[EXERCISE REQUIREMENTS] Exactly reproduce the lines from the top of the entries below through the line containing "orange plate H3:H4 level 2 -> none", with both ends included.
━━━━━ GIVEN DATA
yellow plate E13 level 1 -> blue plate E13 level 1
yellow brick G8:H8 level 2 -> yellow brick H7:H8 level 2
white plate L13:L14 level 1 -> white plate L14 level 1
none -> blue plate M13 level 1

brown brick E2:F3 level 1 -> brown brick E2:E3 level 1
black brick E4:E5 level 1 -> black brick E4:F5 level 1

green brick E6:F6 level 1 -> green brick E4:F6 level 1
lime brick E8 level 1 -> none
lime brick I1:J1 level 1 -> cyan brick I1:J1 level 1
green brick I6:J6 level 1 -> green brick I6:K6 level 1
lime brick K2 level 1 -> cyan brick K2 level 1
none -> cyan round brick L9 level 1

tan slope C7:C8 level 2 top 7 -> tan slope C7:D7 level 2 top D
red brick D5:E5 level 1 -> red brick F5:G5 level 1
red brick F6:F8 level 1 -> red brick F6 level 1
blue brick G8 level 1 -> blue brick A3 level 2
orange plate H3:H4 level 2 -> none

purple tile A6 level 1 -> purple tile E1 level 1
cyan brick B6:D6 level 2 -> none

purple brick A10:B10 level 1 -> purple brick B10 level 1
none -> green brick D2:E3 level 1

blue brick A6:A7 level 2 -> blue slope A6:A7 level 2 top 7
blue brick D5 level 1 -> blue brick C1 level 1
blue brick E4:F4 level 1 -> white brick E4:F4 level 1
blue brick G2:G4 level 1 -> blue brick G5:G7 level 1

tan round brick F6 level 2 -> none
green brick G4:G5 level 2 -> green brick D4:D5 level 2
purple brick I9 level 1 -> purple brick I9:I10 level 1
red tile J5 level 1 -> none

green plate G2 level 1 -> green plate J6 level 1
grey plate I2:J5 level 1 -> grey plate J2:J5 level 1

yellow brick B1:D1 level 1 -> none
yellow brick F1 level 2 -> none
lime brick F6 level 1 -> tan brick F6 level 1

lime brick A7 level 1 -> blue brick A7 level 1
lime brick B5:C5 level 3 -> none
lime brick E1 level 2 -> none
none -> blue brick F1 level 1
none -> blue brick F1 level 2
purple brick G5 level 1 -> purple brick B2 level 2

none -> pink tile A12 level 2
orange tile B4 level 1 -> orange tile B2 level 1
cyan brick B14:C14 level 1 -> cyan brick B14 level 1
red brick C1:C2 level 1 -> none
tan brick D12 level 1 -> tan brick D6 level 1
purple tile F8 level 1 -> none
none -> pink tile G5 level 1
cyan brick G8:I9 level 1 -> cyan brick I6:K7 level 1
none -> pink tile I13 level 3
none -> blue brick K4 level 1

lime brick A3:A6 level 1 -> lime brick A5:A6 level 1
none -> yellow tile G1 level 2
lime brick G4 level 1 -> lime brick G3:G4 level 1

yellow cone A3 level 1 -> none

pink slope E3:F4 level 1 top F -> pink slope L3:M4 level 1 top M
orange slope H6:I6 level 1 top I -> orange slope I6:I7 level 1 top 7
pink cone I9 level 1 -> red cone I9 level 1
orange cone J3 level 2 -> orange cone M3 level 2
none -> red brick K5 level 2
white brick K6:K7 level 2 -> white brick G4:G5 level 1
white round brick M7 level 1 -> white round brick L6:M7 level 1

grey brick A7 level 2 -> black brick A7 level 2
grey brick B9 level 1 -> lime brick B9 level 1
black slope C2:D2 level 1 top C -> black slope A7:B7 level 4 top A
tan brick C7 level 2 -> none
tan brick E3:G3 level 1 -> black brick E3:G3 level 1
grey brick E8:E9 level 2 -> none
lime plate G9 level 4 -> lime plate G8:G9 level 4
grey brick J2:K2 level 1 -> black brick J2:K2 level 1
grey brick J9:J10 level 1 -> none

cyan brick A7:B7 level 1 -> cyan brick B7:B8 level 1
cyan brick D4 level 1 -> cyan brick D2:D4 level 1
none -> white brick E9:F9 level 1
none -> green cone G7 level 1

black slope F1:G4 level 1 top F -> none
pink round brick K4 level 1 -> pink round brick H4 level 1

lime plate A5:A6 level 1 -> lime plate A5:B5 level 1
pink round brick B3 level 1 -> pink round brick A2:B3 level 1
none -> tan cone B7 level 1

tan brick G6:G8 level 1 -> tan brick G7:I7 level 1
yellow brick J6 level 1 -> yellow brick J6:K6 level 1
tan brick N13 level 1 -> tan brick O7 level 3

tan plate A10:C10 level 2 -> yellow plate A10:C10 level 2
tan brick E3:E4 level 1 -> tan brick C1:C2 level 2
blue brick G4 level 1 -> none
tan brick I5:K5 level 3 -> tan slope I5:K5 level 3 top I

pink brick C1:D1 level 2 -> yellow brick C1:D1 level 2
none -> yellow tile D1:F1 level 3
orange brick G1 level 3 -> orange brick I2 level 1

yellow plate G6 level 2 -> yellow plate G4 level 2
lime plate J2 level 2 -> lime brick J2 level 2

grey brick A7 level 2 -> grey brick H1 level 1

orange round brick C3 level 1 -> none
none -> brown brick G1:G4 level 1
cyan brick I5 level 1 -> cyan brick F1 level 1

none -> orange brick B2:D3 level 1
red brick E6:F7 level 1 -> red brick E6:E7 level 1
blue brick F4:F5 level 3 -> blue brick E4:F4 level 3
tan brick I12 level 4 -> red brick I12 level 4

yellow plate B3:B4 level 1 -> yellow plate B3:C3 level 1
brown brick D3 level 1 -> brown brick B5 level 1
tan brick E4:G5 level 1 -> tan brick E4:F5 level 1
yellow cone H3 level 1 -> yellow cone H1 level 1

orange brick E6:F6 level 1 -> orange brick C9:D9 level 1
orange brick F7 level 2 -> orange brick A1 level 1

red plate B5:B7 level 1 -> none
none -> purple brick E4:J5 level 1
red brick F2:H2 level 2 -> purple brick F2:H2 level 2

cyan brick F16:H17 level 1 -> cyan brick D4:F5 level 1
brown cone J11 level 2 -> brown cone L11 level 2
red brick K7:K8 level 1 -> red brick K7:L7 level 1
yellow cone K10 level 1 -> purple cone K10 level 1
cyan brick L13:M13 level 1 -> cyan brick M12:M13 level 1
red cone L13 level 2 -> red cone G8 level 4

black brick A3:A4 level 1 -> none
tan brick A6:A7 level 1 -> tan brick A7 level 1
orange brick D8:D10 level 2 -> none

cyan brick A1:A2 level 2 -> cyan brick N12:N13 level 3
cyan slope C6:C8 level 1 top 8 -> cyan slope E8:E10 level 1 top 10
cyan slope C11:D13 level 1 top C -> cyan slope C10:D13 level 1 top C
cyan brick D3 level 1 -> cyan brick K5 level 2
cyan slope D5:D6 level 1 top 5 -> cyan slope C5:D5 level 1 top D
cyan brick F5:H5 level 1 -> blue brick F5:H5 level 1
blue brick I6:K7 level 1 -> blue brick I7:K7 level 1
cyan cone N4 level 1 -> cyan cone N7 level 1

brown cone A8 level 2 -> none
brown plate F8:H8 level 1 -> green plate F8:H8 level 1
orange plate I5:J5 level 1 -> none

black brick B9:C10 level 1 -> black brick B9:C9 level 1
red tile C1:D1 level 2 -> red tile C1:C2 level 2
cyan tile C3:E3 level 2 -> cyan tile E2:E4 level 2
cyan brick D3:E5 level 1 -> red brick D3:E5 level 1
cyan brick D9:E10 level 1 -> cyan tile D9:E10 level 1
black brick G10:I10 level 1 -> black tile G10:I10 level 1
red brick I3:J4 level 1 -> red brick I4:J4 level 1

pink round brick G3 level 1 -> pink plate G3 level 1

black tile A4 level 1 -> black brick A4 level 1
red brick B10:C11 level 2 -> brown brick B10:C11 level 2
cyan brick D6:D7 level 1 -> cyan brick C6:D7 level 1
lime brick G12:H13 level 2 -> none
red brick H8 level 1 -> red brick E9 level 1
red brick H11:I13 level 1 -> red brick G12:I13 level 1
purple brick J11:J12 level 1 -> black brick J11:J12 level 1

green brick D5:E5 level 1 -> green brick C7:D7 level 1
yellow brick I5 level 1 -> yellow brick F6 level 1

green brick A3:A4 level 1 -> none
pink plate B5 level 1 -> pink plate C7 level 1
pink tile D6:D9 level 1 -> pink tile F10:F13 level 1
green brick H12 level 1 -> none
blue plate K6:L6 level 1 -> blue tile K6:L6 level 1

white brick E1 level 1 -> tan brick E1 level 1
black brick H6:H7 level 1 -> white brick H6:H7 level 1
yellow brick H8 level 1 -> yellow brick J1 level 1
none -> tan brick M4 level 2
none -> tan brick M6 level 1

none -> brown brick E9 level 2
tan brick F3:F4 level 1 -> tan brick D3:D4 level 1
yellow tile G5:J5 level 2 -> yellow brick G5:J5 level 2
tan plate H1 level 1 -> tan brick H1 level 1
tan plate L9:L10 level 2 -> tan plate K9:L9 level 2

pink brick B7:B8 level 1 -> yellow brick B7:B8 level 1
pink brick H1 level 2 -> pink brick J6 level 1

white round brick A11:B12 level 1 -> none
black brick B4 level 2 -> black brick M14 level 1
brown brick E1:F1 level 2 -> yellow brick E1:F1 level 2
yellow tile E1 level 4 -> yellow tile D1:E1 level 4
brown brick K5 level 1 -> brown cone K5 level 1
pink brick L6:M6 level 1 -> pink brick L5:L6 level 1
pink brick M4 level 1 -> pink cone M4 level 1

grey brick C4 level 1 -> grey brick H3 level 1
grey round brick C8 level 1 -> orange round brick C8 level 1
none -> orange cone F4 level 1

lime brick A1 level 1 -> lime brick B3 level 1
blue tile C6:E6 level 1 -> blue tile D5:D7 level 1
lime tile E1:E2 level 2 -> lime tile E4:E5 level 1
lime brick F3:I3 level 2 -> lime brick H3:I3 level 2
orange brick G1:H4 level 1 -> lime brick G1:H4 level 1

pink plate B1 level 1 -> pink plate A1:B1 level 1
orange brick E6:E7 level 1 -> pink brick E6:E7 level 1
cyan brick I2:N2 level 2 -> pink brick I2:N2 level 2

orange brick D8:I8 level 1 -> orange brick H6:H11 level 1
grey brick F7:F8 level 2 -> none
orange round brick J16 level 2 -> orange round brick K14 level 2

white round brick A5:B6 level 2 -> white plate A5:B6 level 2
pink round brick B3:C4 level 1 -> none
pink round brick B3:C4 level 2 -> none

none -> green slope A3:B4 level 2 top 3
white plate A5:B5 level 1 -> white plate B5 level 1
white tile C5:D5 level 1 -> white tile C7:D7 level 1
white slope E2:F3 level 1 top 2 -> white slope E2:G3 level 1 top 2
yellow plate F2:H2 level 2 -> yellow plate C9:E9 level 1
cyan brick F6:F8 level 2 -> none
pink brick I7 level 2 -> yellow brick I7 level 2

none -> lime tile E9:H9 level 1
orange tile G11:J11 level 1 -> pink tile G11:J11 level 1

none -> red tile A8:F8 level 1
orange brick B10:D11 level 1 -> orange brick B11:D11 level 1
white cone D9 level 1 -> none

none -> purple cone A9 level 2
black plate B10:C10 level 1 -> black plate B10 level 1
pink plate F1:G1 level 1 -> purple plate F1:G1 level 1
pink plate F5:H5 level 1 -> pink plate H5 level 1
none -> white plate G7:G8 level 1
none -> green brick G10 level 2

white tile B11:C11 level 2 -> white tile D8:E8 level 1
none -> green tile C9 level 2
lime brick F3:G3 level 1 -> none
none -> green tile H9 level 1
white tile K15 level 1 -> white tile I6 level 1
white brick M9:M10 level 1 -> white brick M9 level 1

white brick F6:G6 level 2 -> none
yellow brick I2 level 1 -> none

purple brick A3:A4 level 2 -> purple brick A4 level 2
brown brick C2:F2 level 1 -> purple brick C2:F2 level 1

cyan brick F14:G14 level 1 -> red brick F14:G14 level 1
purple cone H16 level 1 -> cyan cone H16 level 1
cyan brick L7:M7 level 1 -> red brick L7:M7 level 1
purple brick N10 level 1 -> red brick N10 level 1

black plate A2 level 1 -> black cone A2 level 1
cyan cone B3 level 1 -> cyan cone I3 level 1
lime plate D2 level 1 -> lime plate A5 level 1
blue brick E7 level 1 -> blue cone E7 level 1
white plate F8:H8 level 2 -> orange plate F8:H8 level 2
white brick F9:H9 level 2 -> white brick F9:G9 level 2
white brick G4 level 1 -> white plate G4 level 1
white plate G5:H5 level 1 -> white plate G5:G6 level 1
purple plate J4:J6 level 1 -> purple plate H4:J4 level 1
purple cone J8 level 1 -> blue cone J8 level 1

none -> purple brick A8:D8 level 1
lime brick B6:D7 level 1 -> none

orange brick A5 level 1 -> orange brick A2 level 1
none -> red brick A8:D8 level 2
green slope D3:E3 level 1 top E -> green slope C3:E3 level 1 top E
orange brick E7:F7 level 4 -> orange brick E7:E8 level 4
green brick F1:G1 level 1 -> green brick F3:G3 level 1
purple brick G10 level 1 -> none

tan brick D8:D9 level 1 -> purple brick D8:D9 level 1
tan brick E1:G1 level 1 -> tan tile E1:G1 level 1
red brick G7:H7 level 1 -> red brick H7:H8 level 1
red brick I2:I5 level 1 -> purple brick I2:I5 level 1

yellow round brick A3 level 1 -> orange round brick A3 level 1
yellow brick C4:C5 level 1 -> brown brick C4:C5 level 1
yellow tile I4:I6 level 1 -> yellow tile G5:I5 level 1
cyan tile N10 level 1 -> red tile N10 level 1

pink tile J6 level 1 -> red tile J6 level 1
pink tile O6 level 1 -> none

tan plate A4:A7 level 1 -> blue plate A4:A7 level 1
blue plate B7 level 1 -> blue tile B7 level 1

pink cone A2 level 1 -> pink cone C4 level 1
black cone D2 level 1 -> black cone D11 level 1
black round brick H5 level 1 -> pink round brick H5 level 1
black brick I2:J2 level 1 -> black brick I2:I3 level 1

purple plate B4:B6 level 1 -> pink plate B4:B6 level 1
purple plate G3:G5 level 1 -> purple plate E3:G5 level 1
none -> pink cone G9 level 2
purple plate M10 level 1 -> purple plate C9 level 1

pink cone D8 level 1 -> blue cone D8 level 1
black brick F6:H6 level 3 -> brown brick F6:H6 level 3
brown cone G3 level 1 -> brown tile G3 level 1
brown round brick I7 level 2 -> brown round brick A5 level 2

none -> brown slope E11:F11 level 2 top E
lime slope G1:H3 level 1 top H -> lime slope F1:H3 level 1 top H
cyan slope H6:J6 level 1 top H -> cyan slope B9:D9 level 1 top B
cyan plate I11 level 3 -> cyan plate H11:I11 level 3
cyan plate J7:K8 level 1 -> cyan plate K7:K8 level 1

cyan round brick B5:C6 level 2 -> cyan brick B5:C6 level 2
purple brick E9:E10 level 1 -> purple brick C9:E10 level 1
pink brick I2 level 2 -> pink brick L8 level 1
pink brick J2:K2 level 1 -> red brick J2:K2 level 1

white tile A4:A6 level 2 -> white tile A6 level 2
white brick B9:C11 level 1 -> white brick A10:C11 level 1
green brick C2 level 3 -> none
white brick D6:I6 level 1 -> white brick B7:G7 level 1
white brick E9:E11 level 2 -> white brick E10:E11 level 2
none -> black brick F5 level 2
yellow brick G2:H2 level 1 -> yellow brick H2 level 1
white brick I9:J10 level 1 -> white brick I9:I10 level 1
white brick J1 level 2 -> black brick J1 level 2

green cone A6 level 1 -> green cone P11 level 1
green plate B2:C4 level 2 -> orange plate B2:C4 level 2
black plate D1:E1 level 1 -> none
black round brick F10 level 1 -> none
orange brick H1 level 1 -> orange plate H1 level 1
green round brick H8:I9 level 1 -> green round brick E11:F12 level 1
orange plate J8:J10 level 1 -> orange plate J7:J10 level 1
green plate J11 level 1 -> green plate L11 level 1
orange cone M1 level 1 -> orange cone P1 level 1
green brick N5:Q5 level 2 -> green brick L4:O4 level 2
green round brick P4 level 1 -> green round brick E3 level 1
━━━━━━━━━━
[RESULT OF THIS TASK]
yellow plate E13 level 1 -> blue plate E13 level 1
yellow brick G8:H8 level 2 -> yellow brick H7:H8 level 2
white plate L13:L14 level 1 -> white plate L14 level 1
none -> blue plate M13 level 1

brown brick E2:F3 level 1 -> brown brick E2:E3 level 1
black brick E4:E5 level 1 -> black brick E4:F5 level 1

green brick E6:F6 level 1 -> green brick E4:F6 level 1
lime brick E8 level 1 -> none
lime brick I1:J1 level 1 -> cyan brick I1:J1 level 1
green brick I6:J6 level 1 -> green brick I6:K6 level 1
lime brick K2 level 1 -> cyan brick K2 level 1
none -> cyan round brick L9 level 1

tan slope C7:C8 level 2 top 7 -> tan slope C7:D7 level 2 top D
red brick D5:E5 level 1 -> red brick F5:G5 level 1
red brick F6:F8 level 1 -> red brick F6 level 1
blue brick G8 level 1 -> blue brick A3 level 2
orange plate H3:H4 level 2 -> none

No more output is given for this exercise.